Problem requirements: Below are the records; give again exactly the lines that run from the one with "yellow round brick D1 level 1 -> none" through the last line.
=== Input for this task ===
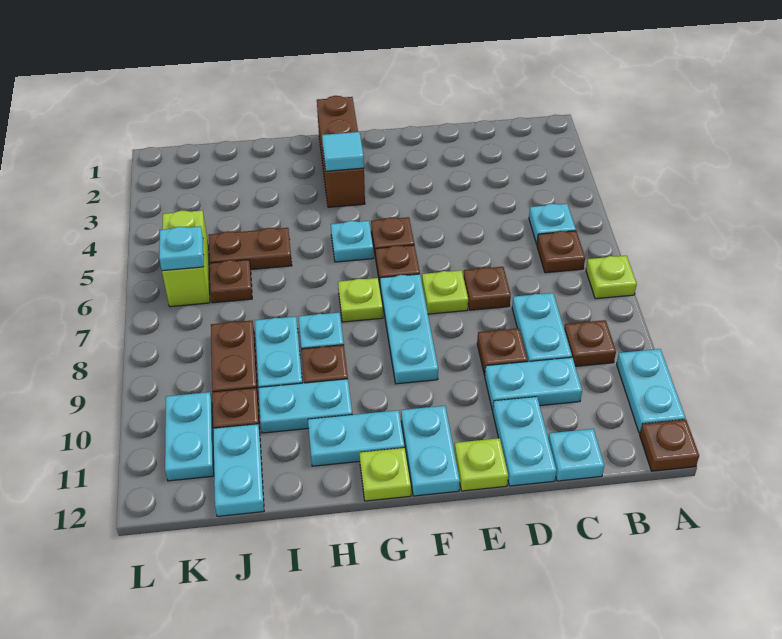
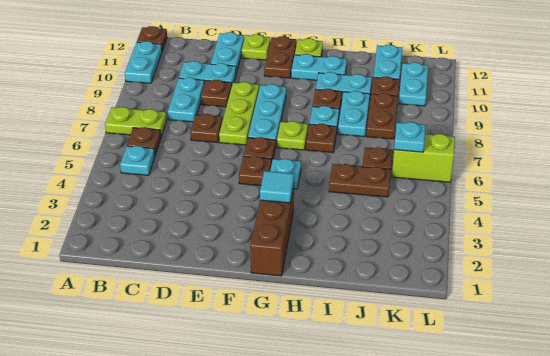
lime plate A7 level 1 -> lime plate A7:B7 level 1
brown plate B9 level 1 -> brown plate H7 level 1
cyan plate C12 level 1 -> none
lime plate E7 level 1 -> lime plate E7:E9 level 1
cyan plate F11:F12 level 1 -> brown plate F11:F12 level 1
lime brick K5:K6 level 1 -> lime brick K6:L6 level 1

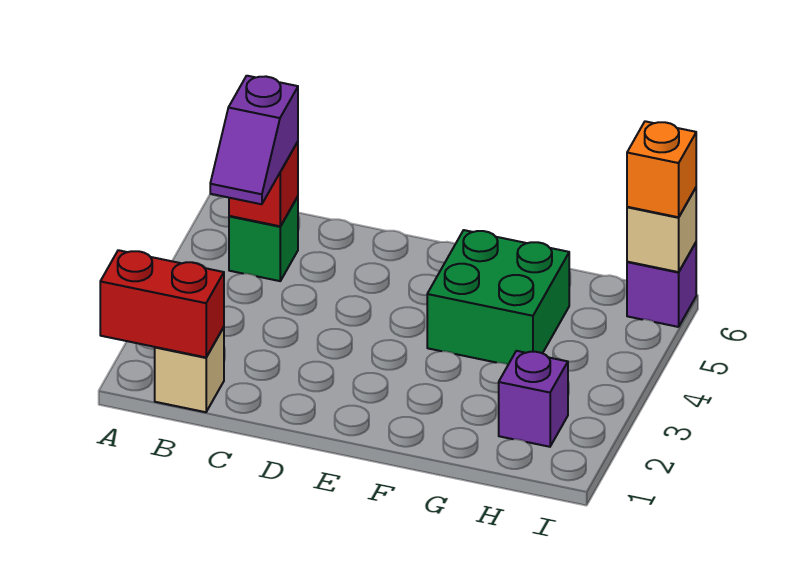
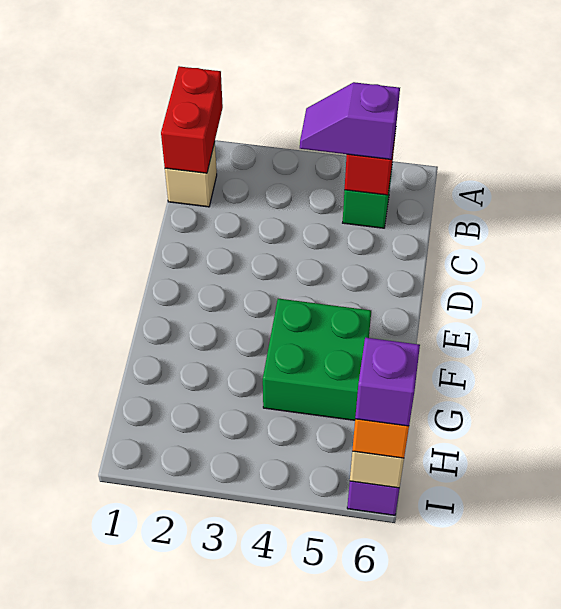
purple brick H2 level 1 -> purple brick I6 level 4

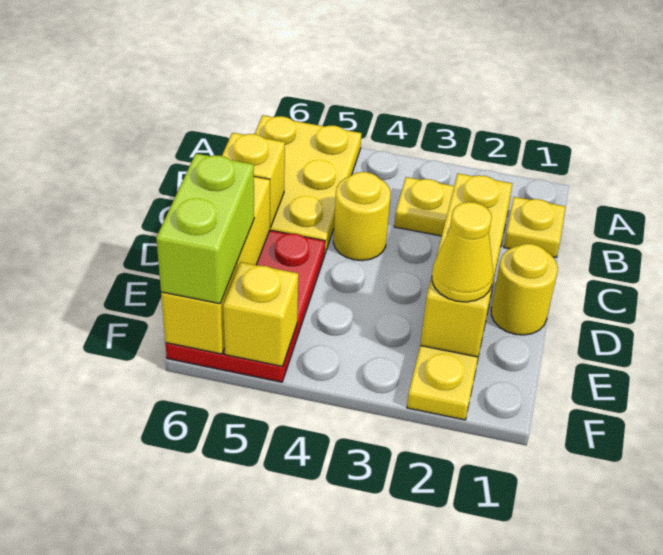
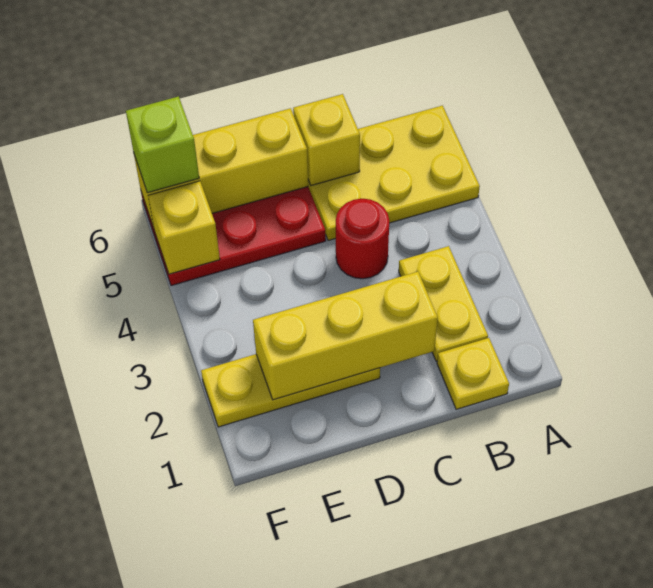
yellow round brick C4 level 1 -> red round brick C4 level 1
yellow round brick D1 level 1 -> none
yellow cone E2 level 3 -> none
lime brick E6:F6 level 3 -> lime brick F6 level 3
===
Result of the exercise:
yellow round brick D1 level 1 -> none
yellow cone E2 level 3 -> none
lime brick E6:F6 level 3 -> lime brick F6 level 3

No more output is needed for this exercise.